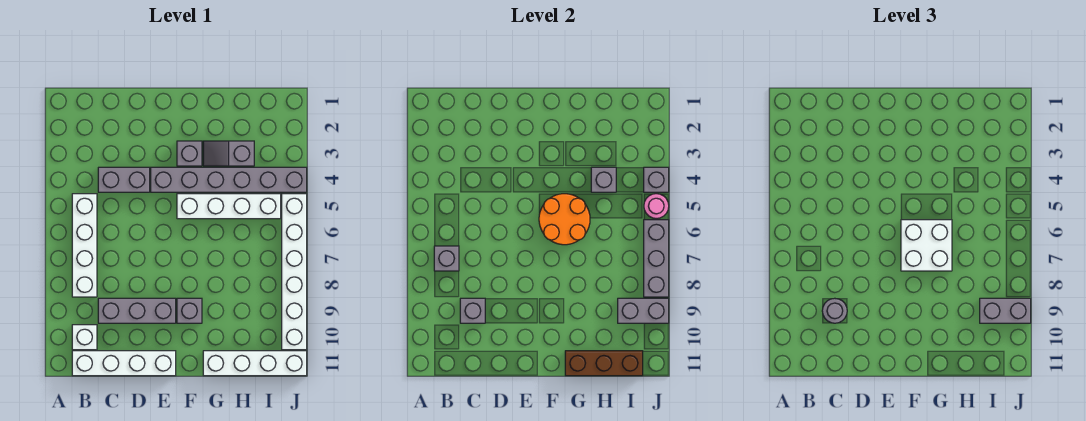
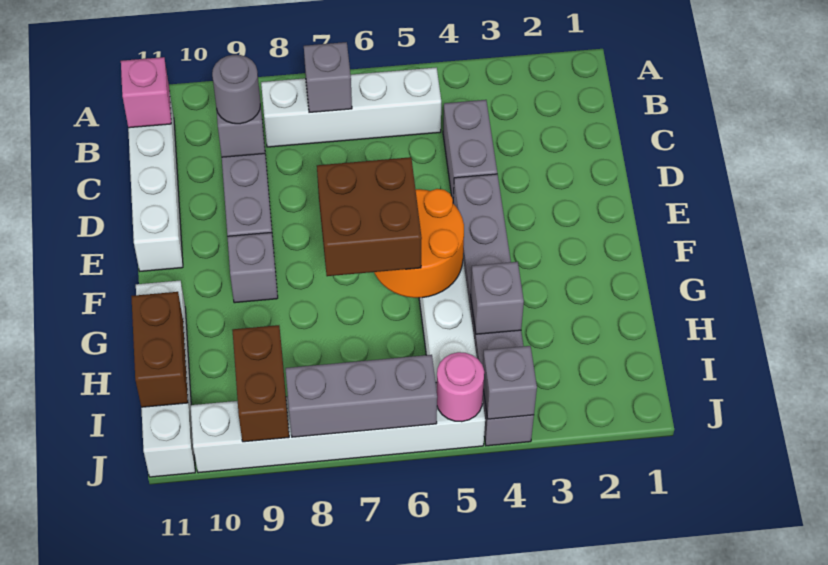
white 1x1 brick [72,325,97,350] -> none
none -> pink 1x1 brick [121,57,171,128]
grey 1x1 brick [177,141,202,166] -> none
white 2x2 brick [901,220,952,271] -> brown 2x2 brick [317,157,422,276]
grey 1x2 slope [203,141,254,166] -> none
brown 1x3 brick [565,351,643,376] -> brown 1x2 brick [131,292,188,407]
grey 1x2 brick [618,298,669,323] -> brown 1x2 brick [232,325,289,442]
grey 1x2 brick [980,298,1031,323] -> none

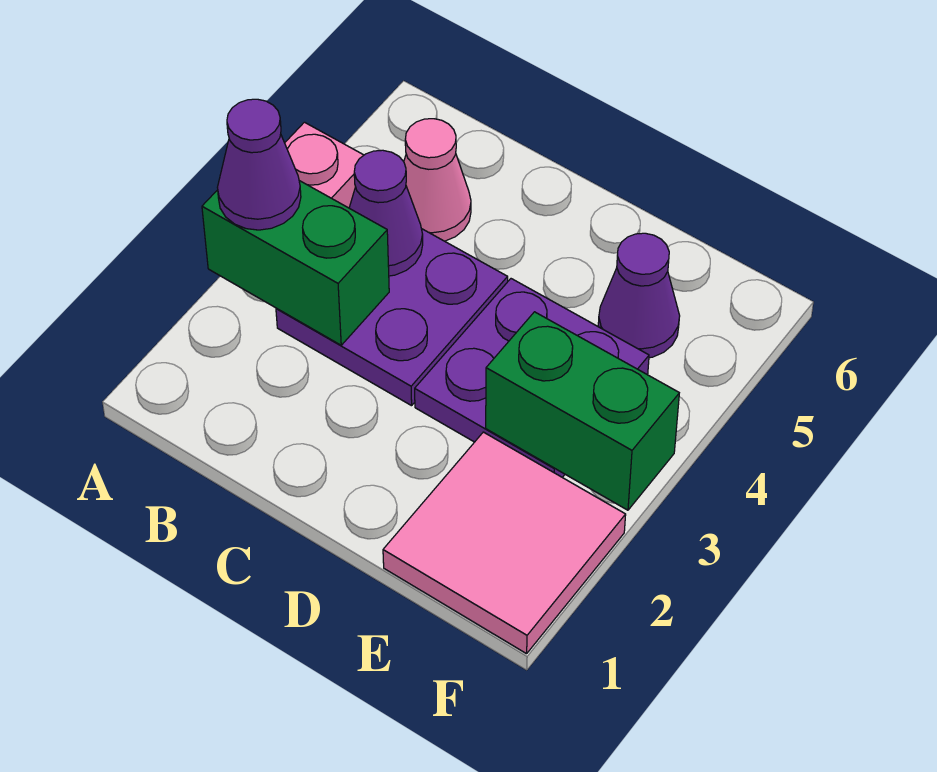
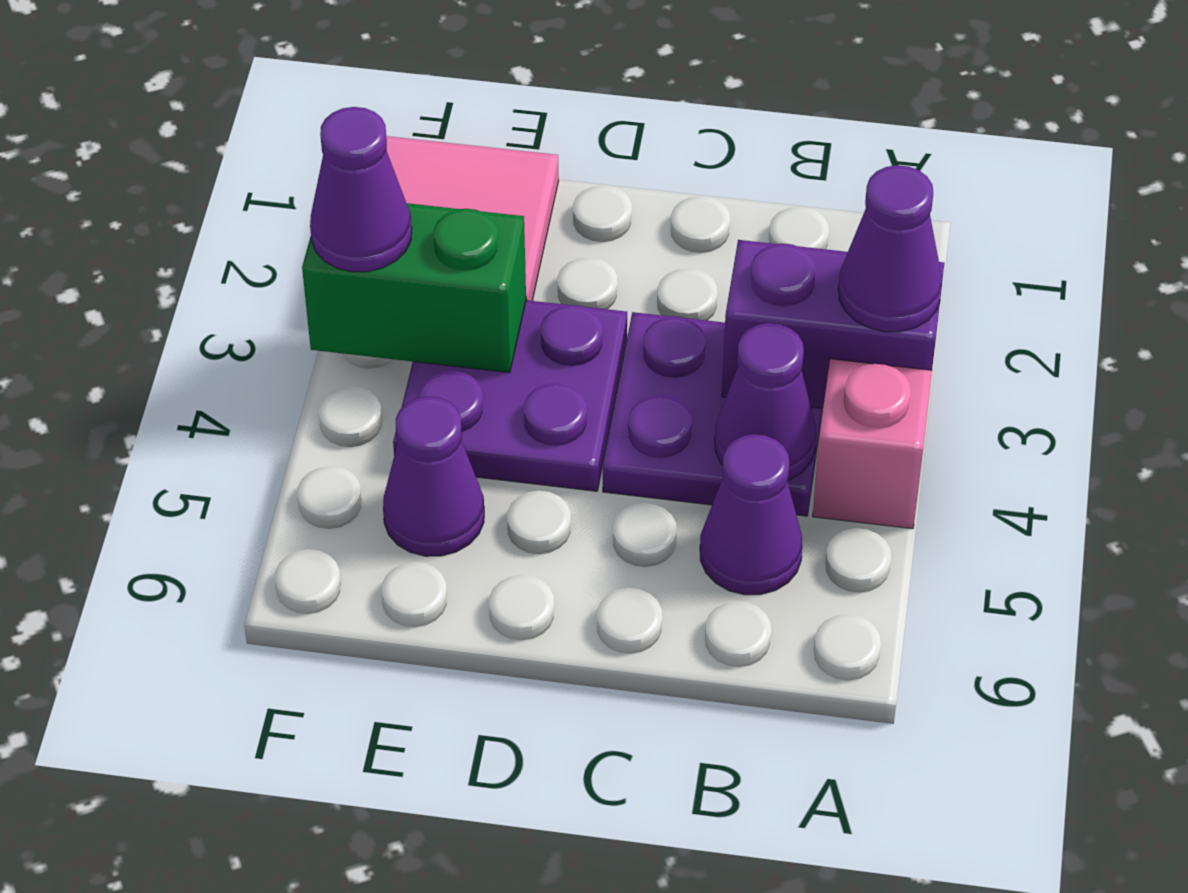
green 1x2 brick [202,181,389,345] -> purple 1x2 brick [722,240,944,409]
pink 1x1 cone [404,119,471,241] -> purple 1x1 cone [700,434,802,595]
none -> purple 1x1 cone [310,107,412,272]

* * *

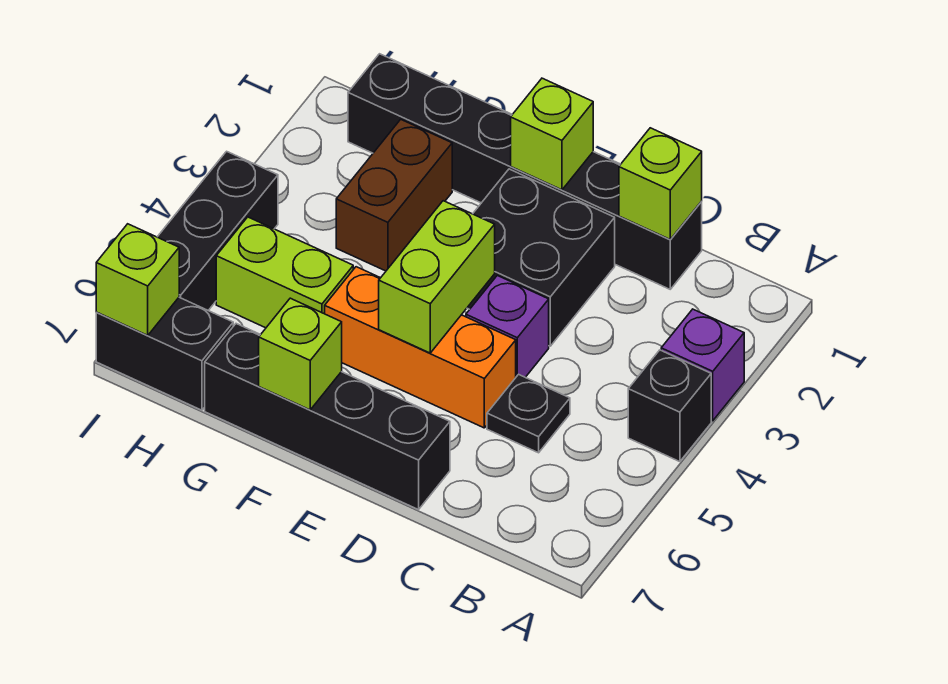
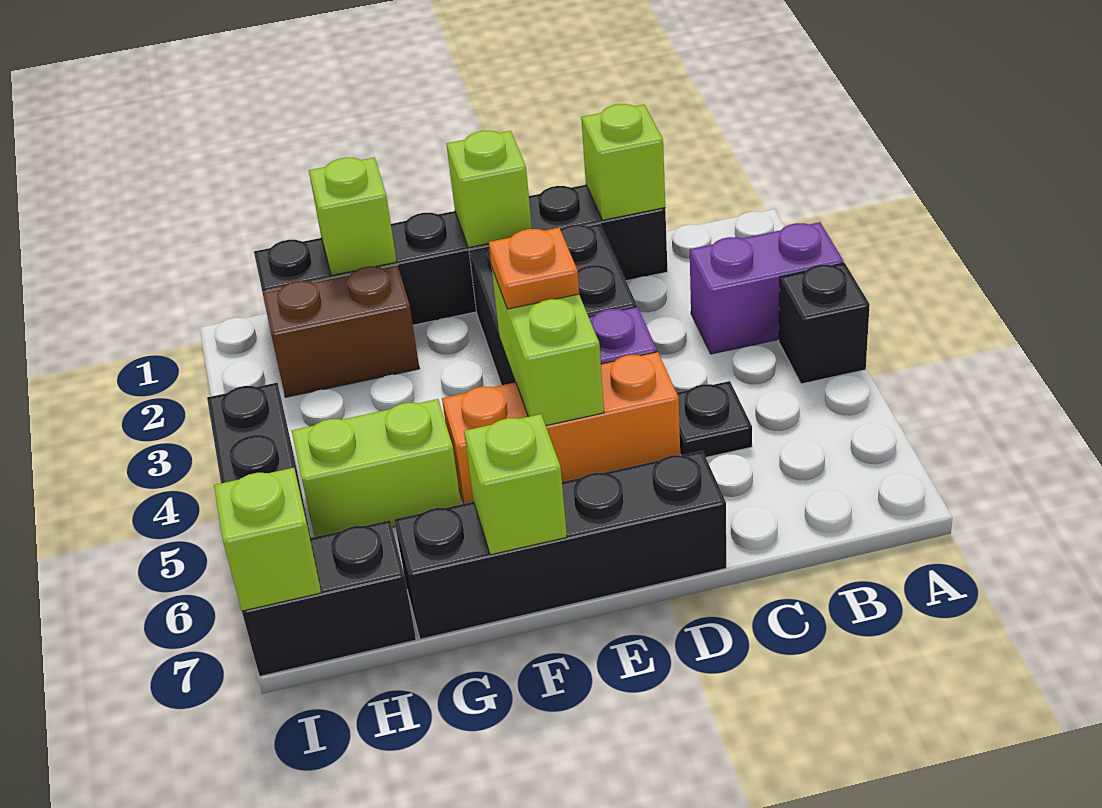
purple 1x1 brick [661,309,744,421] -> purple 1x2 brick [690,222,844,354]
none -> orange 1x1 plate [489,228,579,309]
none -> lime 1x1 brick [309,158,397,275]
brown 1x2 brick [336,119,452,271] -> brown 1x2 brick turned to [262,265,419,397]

● **TASK OBJECTIVE**: From the records above, repeat exactly the lines from the one with "green 1x2 brick" through the one with "none -> purple 1x1 cone [310,107,412,272]", both included.

● **EXERCISE RESULT**:
green 1x2 brick [202,181,389,345] -> purple 1x2 brick [722,240,944,409]
pink 1x1 cone [404,119,471,241] -> purple 1x1 cone [700,434,802,595]
none -> purple 1x1 cone [310,107,412,272]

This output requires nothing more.